---------- Records for the exercise

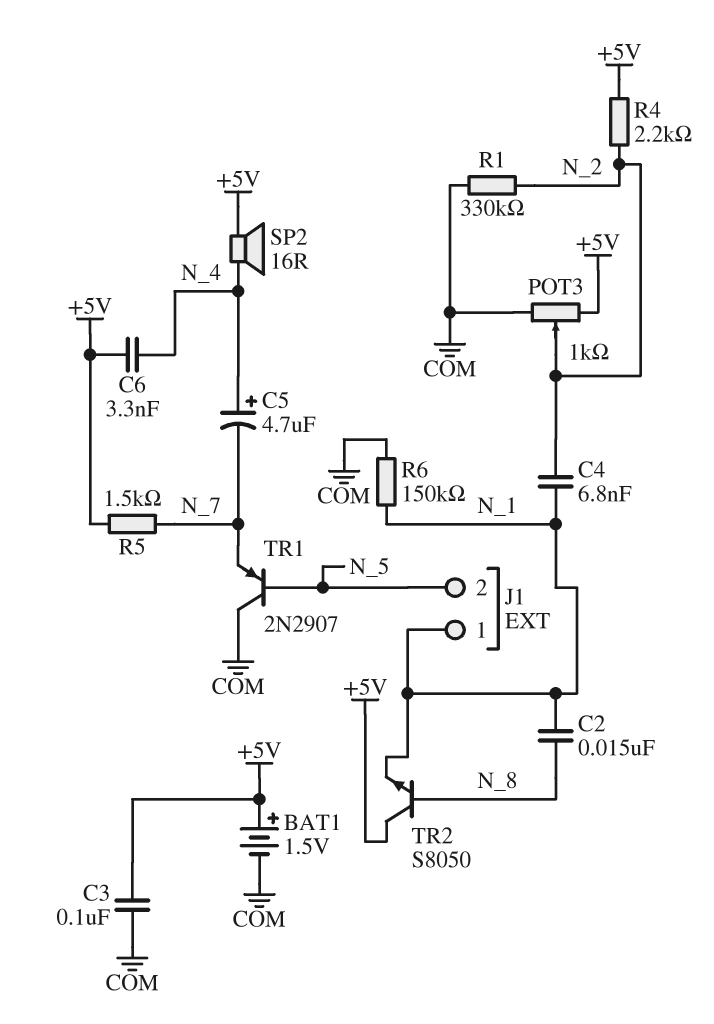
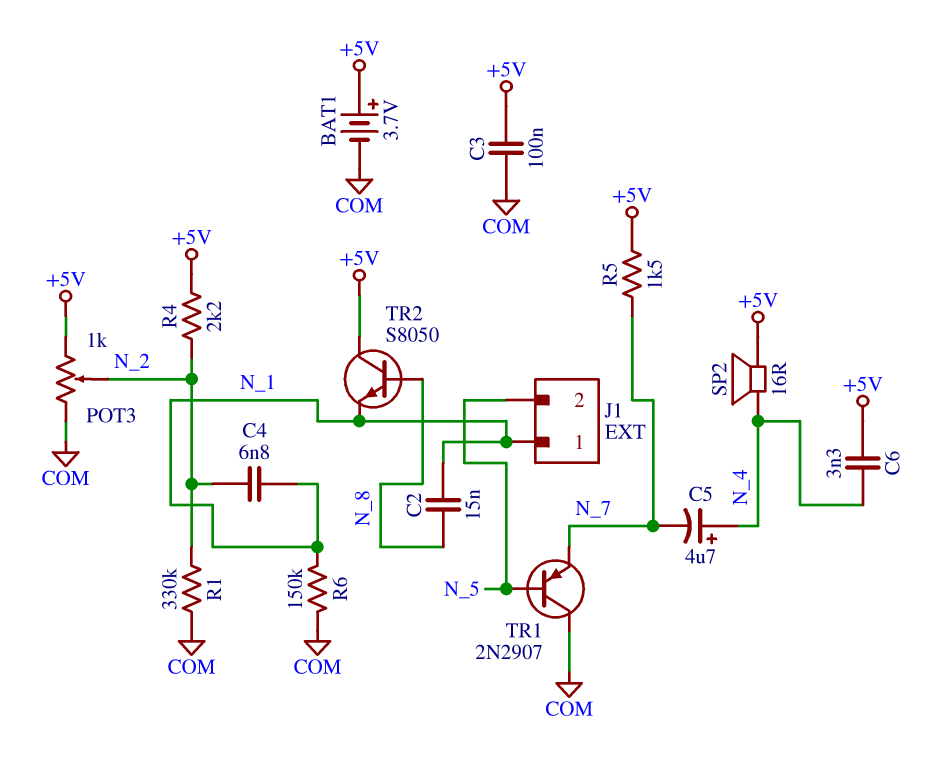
BAT1: 1.5V (plus +5V, minus COM) -> 3.7V (plus +5V, minus COM)

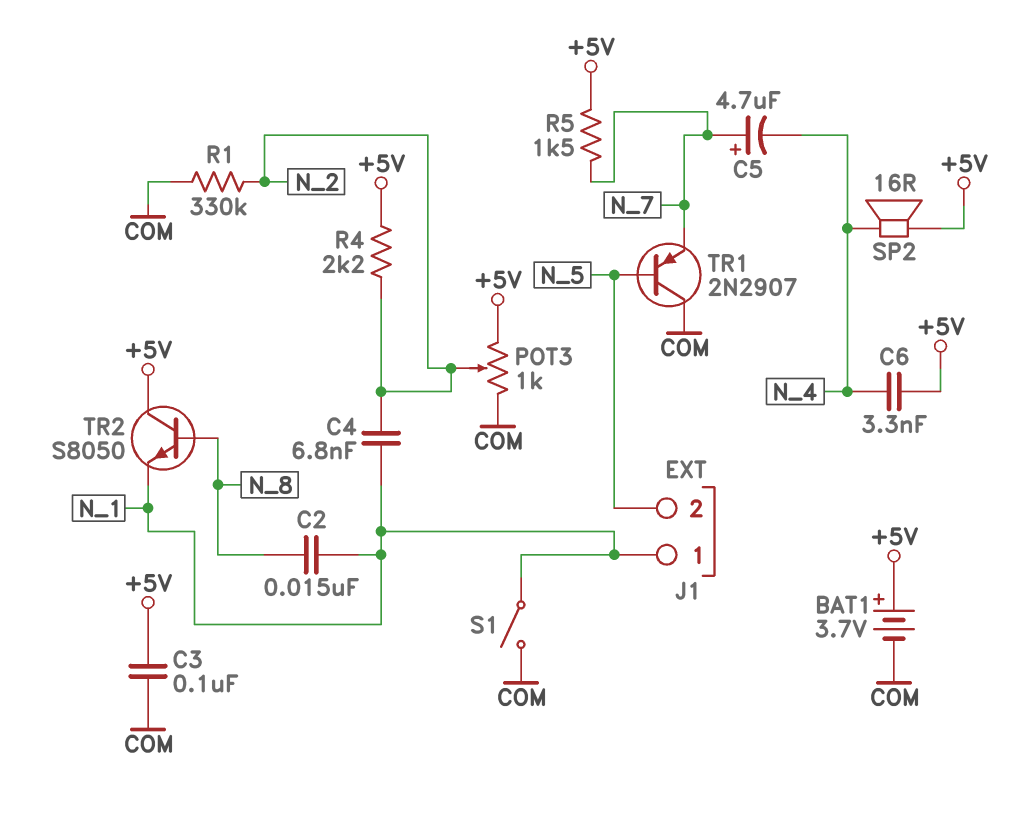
C5: 4.7uF (plus N_4, minus N_7) -> 4.7uF (plus N_7, minus N_4)
R6: 150k (COM, N_1) -> none
S1: none -> switch (COM, N_1)

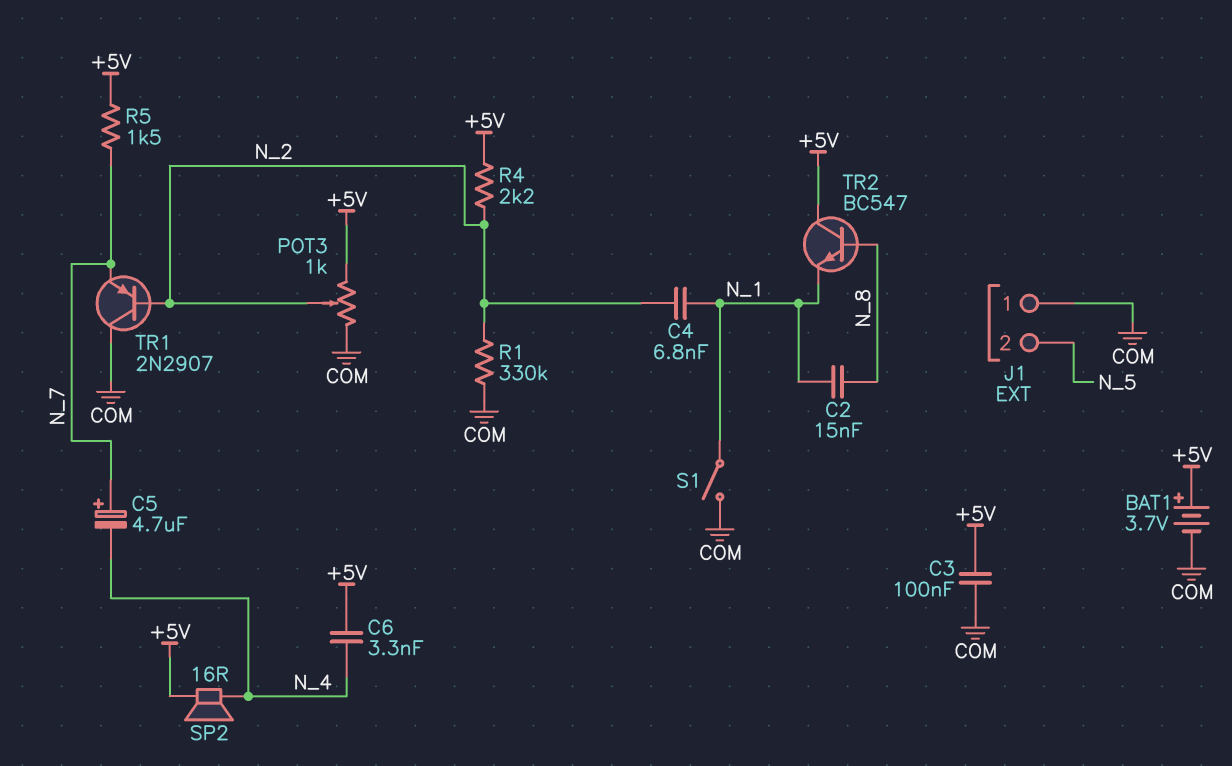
J1 pin 1: N_1 -> COM
TR1: PNP 2N2907 (B N_5, C COM, E N_7) -> PNP 2N2907 (B N_2, C COM, E N_7)
TR2: NPN S8050 (B N_8, C +5V, E N_1) -> NPN BC547 (B N_8, C +5V, E N_1)

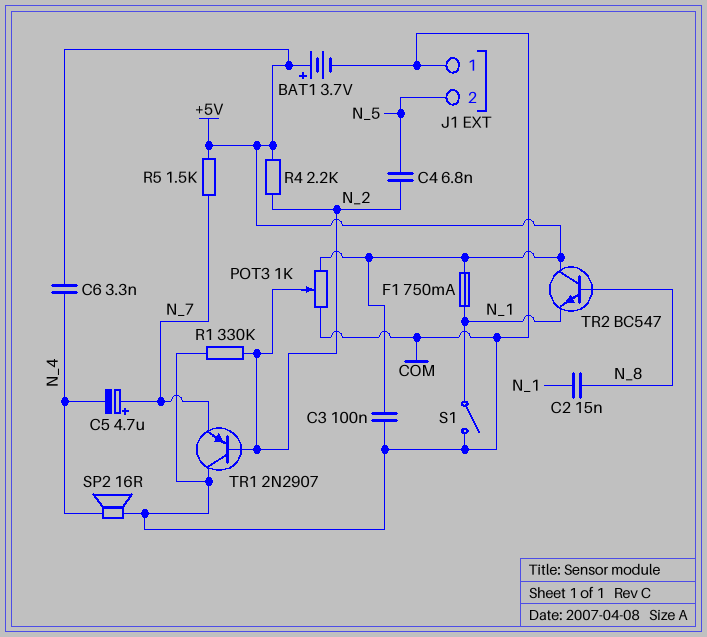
C4: 6.8nF (N_1, N_2) -> 6.8nF (N_2, N_5)
F1: none -> 750mA (+5V, N_1)
SP2: speaker 16R (+5V, N_4) -> speaker 16R (COM, N_4)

--------------------

What the exercise asks »
In the records above, find each line with the word "minus" and copy it.

Exercise output »
BAT1: 1.5V (plus +5V, minus COM) -> 3.7V (plus +5V, minus COM)
C5: 4.7uF (plus N_4, minus N_7) -> 4.7uF (plus N_7, minus N_4)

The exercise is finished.